INSTRUCTIONS TO FOLLOW: The answer must be an exact copy of the entries below, with no images in it.

INFORMATION SUPPLIED:
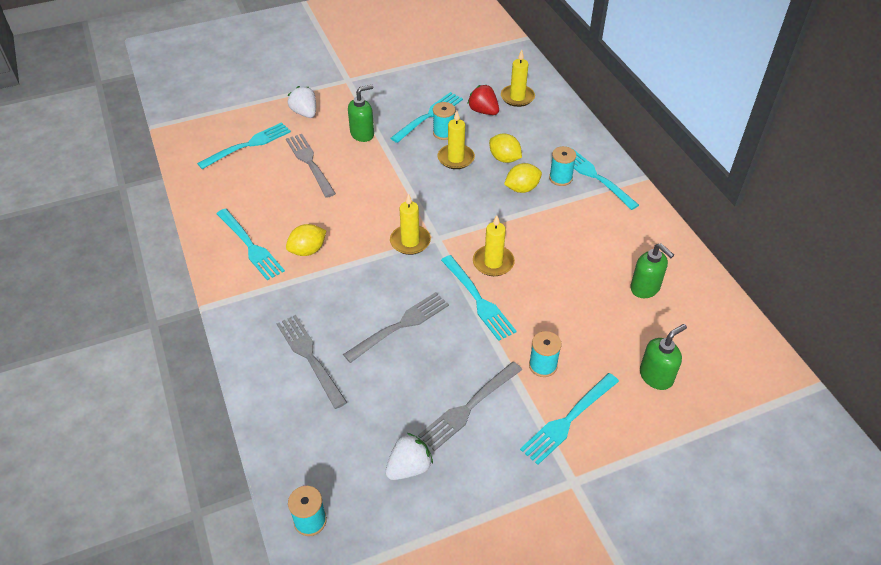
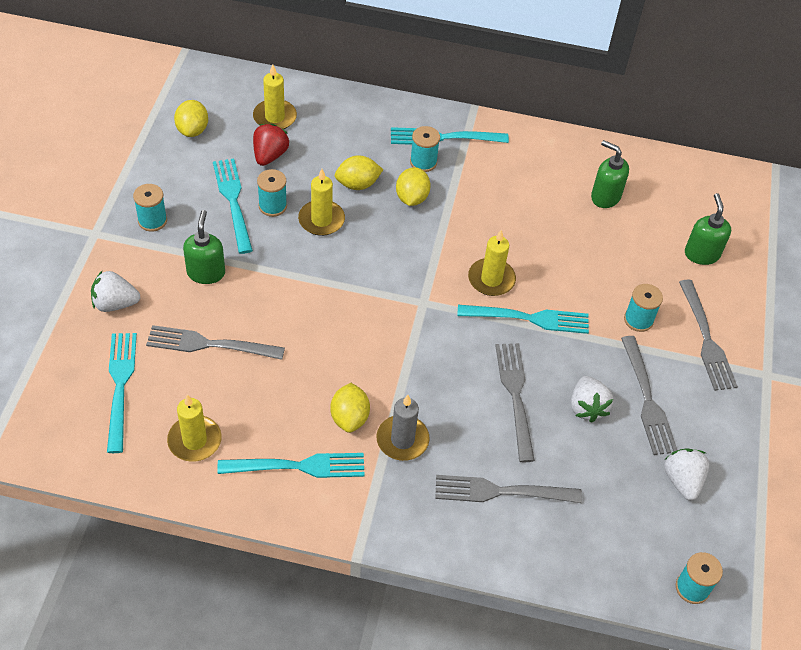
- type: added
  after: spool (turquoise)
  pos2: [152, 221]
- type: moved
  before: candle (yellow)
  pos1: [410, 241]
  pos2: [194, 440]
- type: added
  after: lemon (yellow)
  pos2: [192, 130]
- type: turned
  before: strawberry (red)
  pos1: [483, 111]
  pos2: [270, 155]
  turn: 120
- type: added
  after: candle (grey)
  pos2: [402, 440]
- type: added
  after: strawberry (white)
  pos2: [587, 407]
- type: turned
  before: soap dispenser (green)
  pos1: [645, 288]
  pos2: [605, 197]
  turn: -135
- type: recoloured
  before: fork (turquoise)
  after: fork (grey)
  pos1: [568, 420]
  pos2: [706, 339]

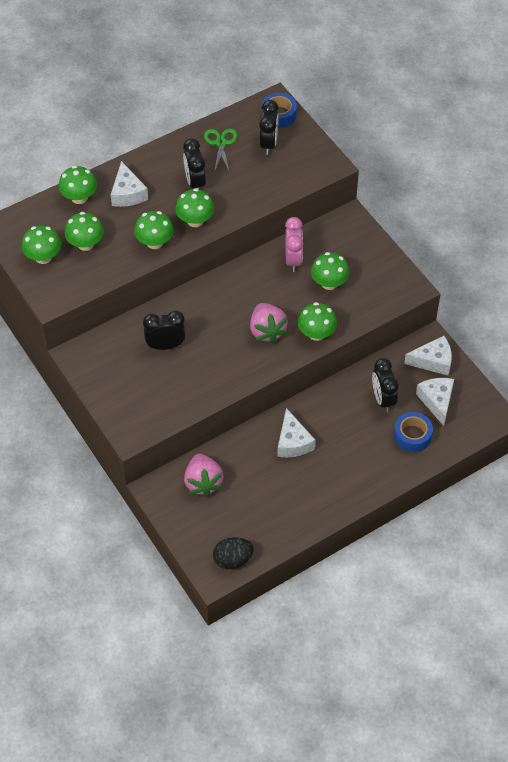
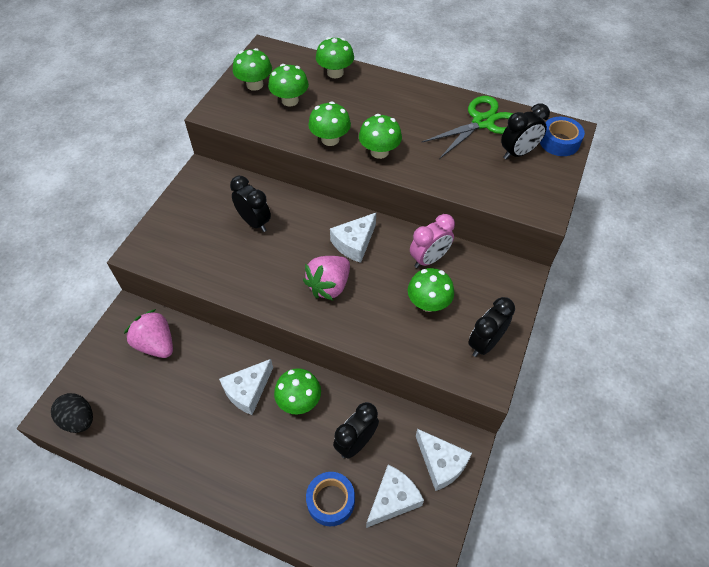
- type: turned
  before: strawberry (pink)
  pos1: [203, 482]
  pos2: [156, 344]
  turn: 90
- type: moved
  before: mushroom (green)
  pos1: [316, 333]
  pos2: [299, 401]
- type: moved
  before: cheese (white)
  pos1: [128, 193]
  pos2: [354, 243]
- type: resized
  before: scissors (green)
  pos1: [221, 143]
  pos2: [483, 122]
  scale: 1.59
- type: moved
  before: clock (black)
  pos1: [195, 183]
  pos2: [485, 343]

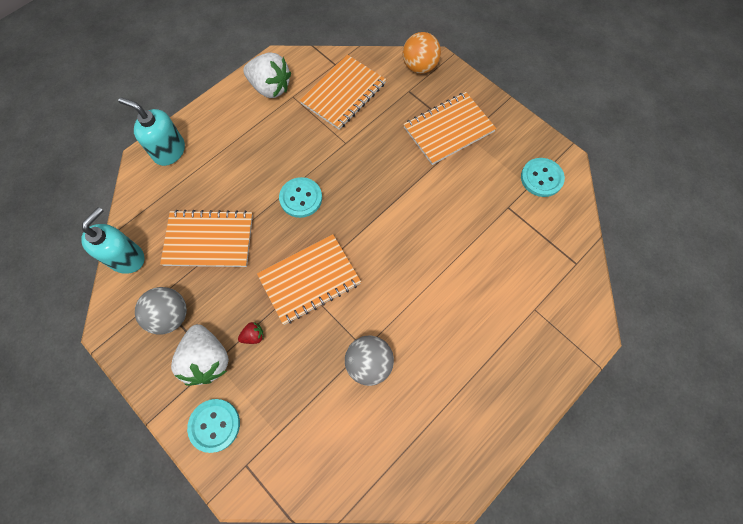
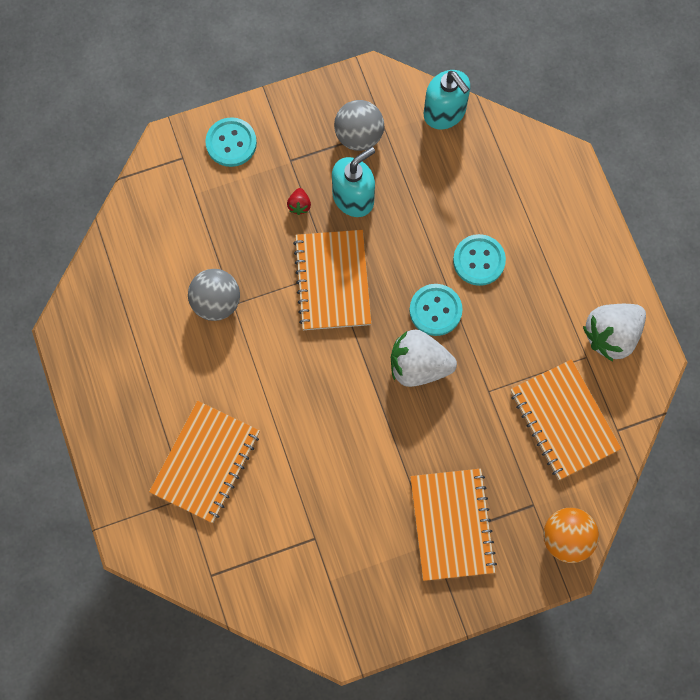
- type: moved
  before: notebook (orange)
  pos1: [209, 240]
  pos2: [206, 462]
- type: moved
  before: soap dispenser (turquoise)
  pos1: [169, 151]
  pos2: [353, 198]
- type: moved
  before: strawberry (white)
  pos1: [207, 359]
  pos2: [418, 366]
- type: moved
  before: button (turquoise)
  pos1: [541, 178]
  pos2: [479, 260]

ANSWER SPACE:
- type: added
  after: spool (turquoise)
  pos2: [152, 221]
- type: moved
  before: candle (yellow)
  pos1: [410, 241]
  pos2: [194, 440]
- type: added
  after: lemon (yellow)
  pos2: [192, 130]
- type: turned
  before: strawberry (red)
  pos1: [483, 111]
  pos2: [270, 155]
  turn: 120
- type: added
  after: candle (grey)
  pos2: [402, 440]
- type: added
  after: strawberry (white)
  pos2: [587, 407]
- type: turned
  before: soap dispenser (green)
  pos1: [645, 288]
  pos2: [605, 197]
  turn: -135
- type: recoloured
  before: fork (turquoise)
  after: fork (grey)
  pos1: [568, 420]
  pos2: [706, 339]

- type: turned
  before: strawberry (pink)
  pos1: [203, 482]
  pos2: [156, 344]
  turn: 90
- type: moved
  before: mushroom (green)
  pos1: [316, 333]
  pos2: [299, 401]
- type: moved
  before: cheese (white)
  pos1: [128, 193]
  pos2: [354, 243]
- type: resized
  before: scissors (green)
  pos1: [221, 143]
  pos2: [483, 122]
  scale: 1.59
- type: moved
  before: clock (black)
  pos1: [195, 183]
  pos2: [485, 343]

- type: moved
  before: notebook (orange)
  pos1: [209, 240]
  pos2: [206, 462]
- type: moved
  before: soap dispenser (turquoise)
  pos1: [169, 151]
  pos2: [353, 198]
- type: moved
  before: strawberry (white)
  pos1: [207, 359]
  pos2: [418, 366]
- type: moved
  before: button (turquoise)
  pos1: [541, 178]
  pos2: [479, 260]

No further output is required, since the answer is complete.